== TASK ITEM ==
With the pictures left out, repeat every entry that follows exactly.

Coordinate-based change listings:
※

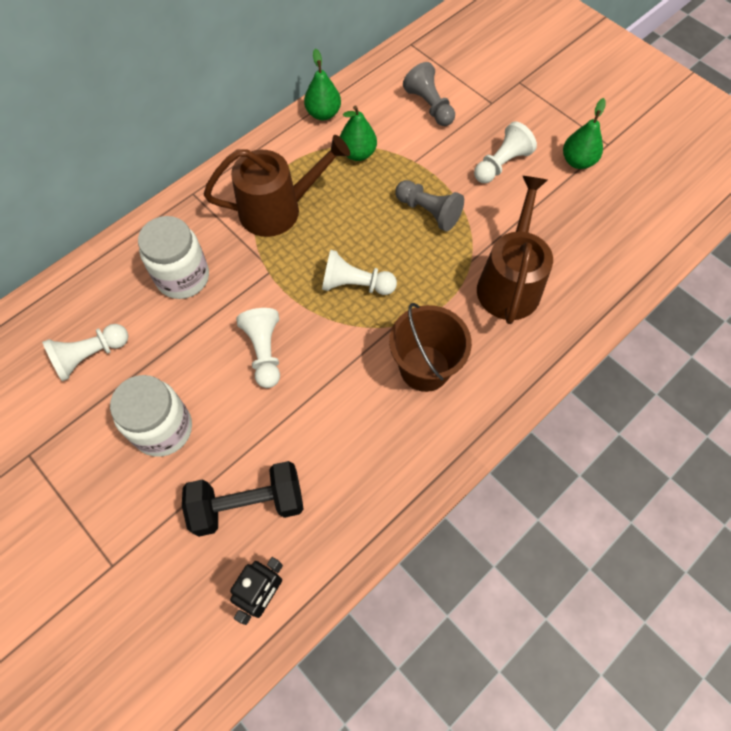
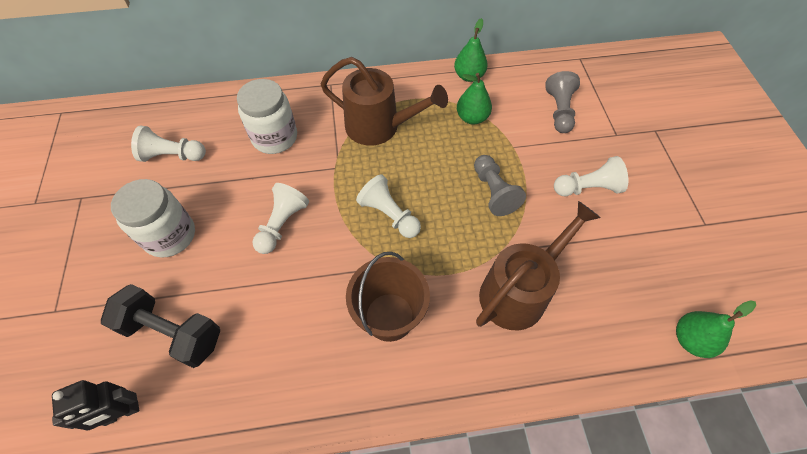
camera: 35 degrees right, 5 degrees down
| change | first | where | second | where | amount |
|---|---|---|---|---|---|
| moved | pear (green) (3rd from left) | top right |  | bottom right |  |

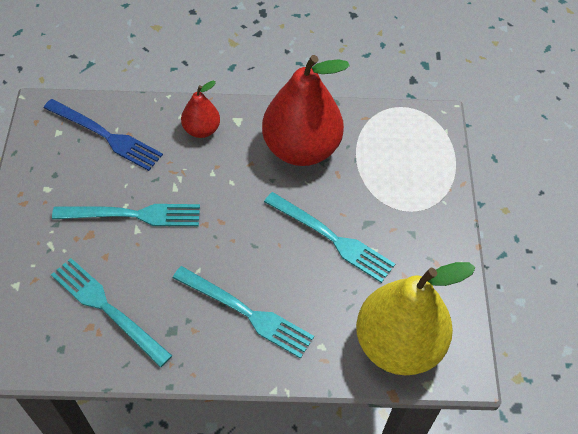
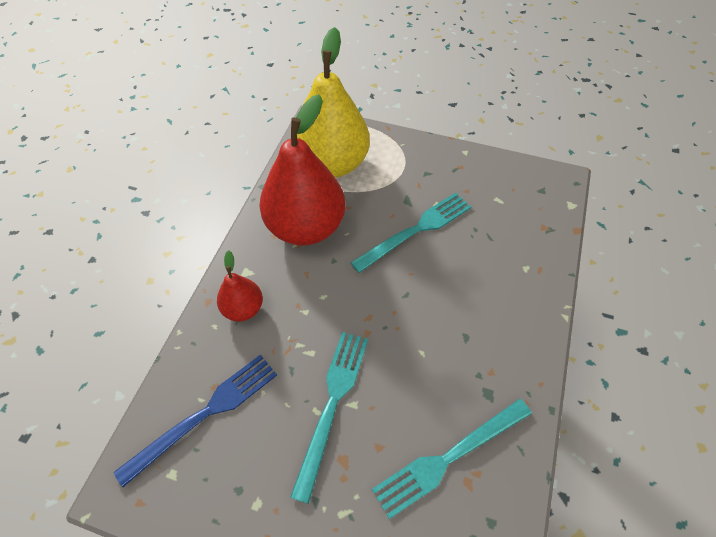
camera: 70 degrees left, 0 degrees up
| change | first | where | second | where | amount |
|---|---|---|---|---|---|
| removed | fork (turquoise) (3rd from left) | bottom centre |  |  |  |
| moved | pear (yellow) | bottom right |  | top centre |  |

※

== ANSWER SPACE ==
camera: 35 degrees right, 5 degrees down
| change | first | where | second | where | amount |
|---|---|---|---|---|---|
| moved | pear (green) (3rd from left) | top right |  | bottom right |  |

camera: 70 degrees left, 0 degrees up
| change | first | where | second | where | amount |
|---|---|---|---|---|---|
| removed | fork (turquoise) (3rd from left) | bottom centre |  |  |  |
| moved | pear (yellow) | bottom right |  | top centre |  |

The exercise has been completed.